> **Assigned task**: Write out again only the lines between the one with "red traffic cone: 2 -> 1" and the end of the records below, both ends counted, and don't include the pictures.

> **Data section**:
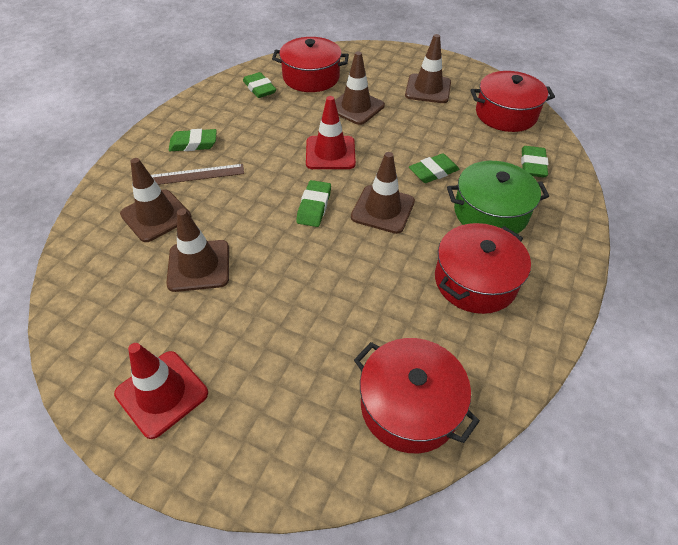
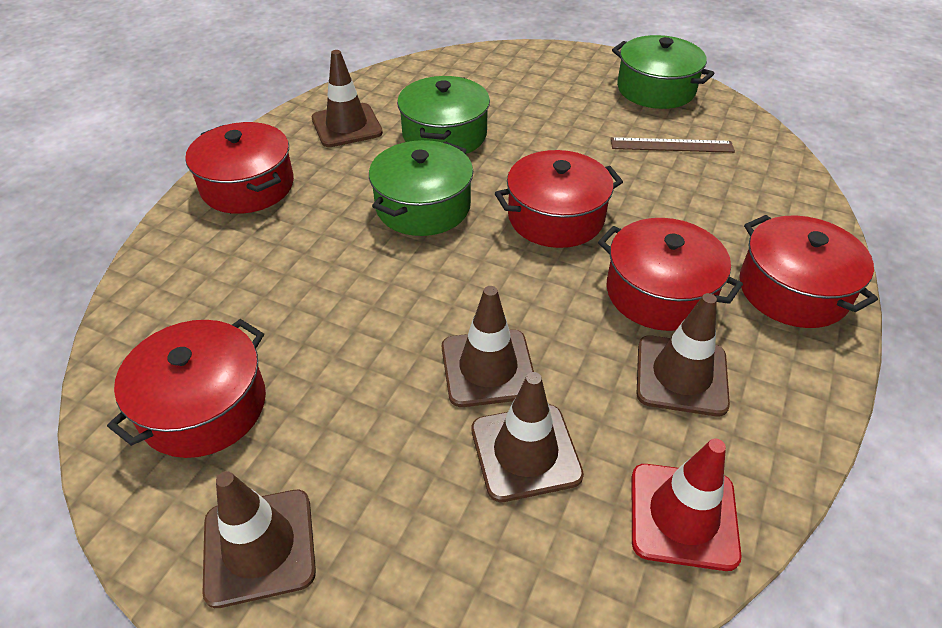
green eraser: 5 -> 0
green pot: 1 -> 3
red pot: 4 -> 5
red traffic cone: 2 -> 1

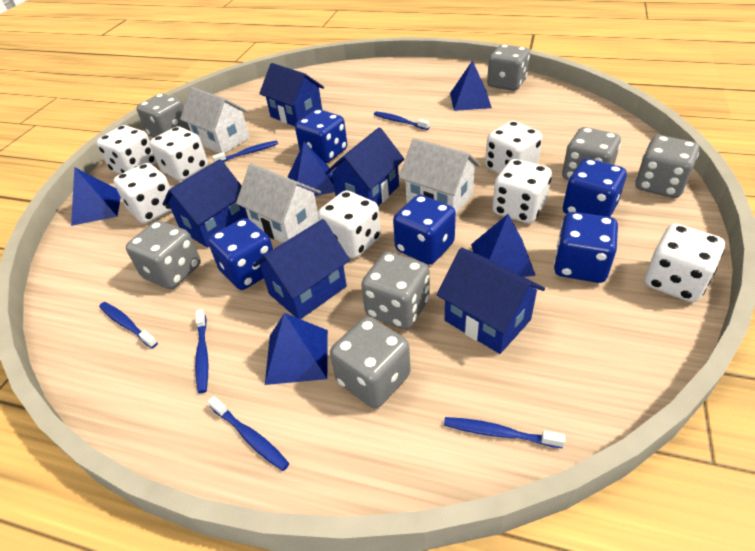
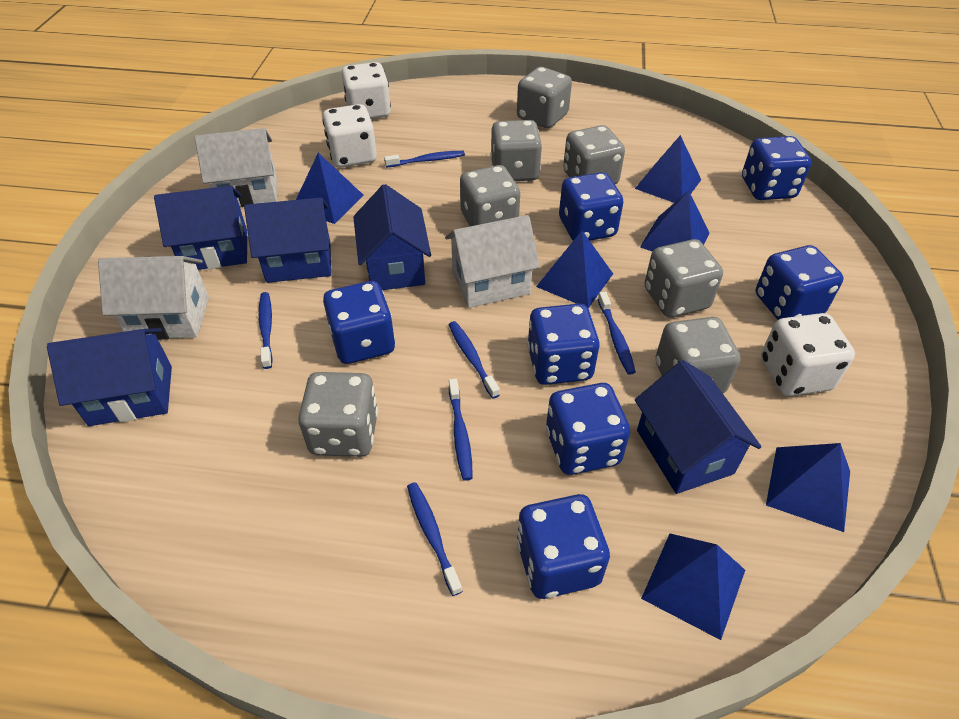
blue dice: 5 -> 7
blue pyramid: 5 -> 6
white dice: 7 -> 3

> **Output for this exercise**:
red traffic cone: 2 -> 1

blue dice: 5 -> 7
blue pyramid: 5 -> 6
white dice: 7 -> 3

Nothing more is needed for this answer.